§ **Action item**: What you produce should match the records below precisely, except that images are removed.

[Scene change data]
+ + + + + + +

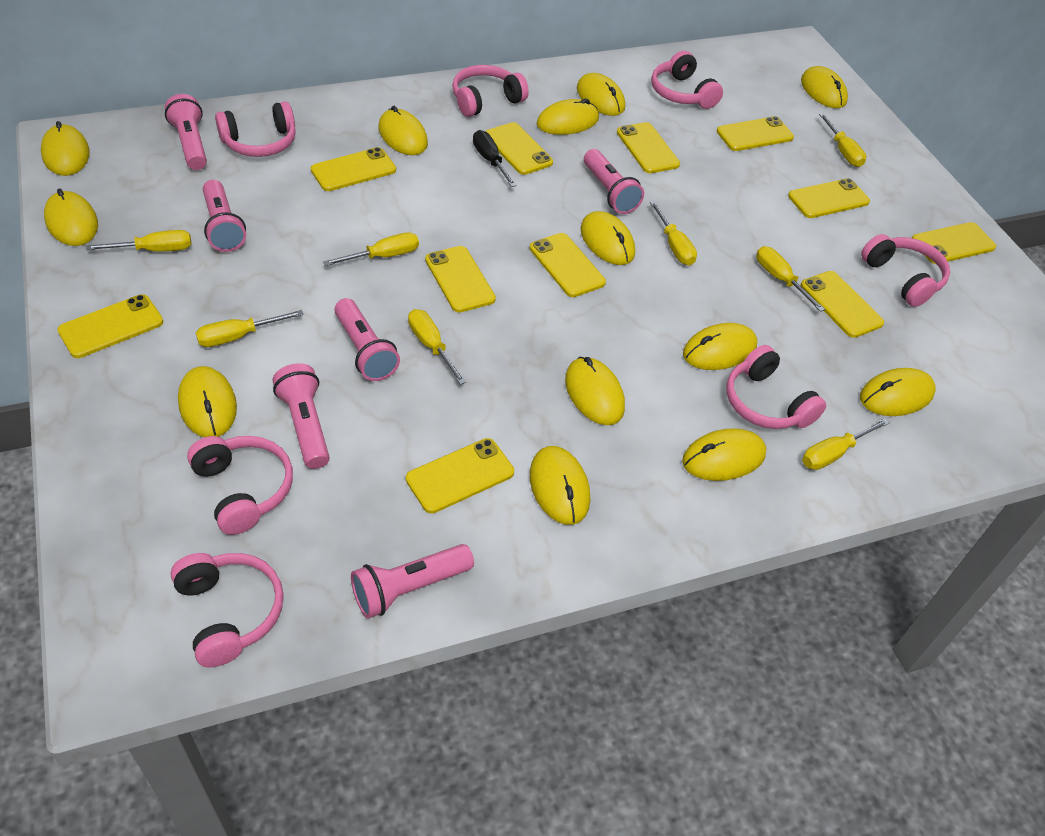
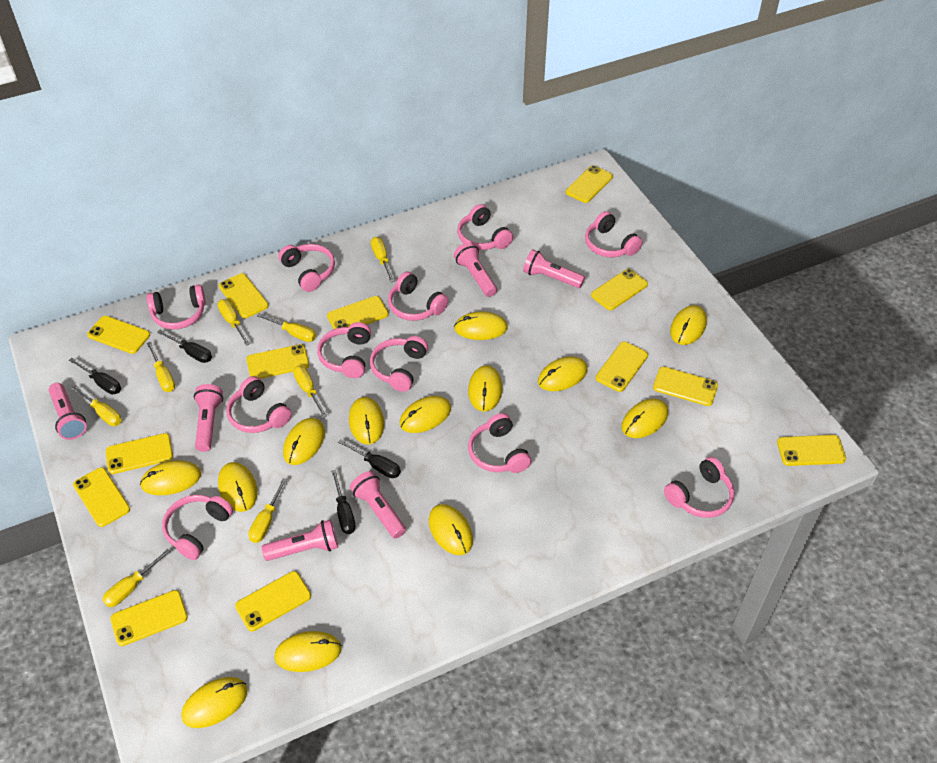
black screwdriver: 1 -> 4
pink headphones: 7 -> 11
yellow phone: 11 -> 13

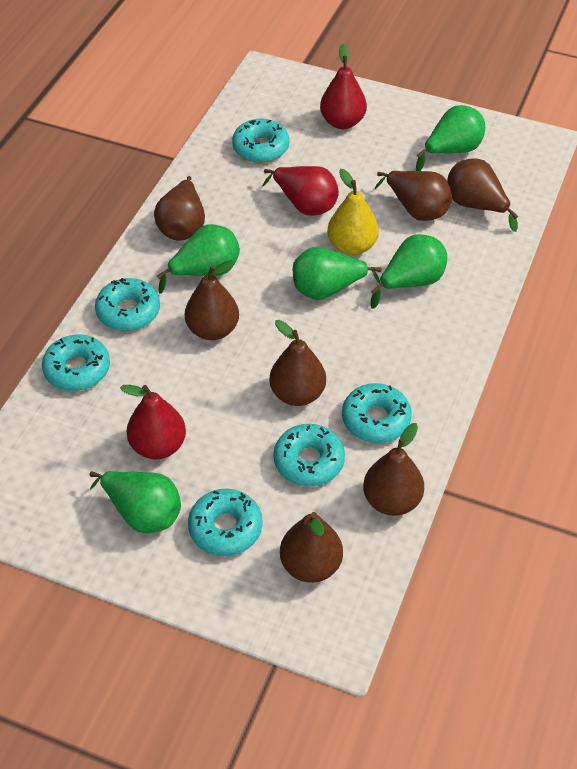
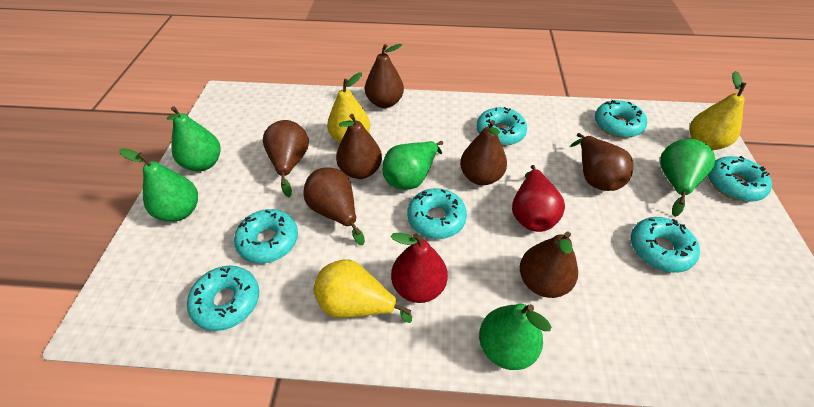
red pear: 3 -> 2
turquoise donut: 6 -> 7
yellow pear: 1 -> 3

+ + + + + + +

§ **Exercise output**:
black screwdriver: 1 -> 4
pink headphones: 7 -> 11
yellow phone: 11 -> 13

red pear: 3 -> 2
turquoise donut: 6 -> 7
yellow pear: 1 -> 3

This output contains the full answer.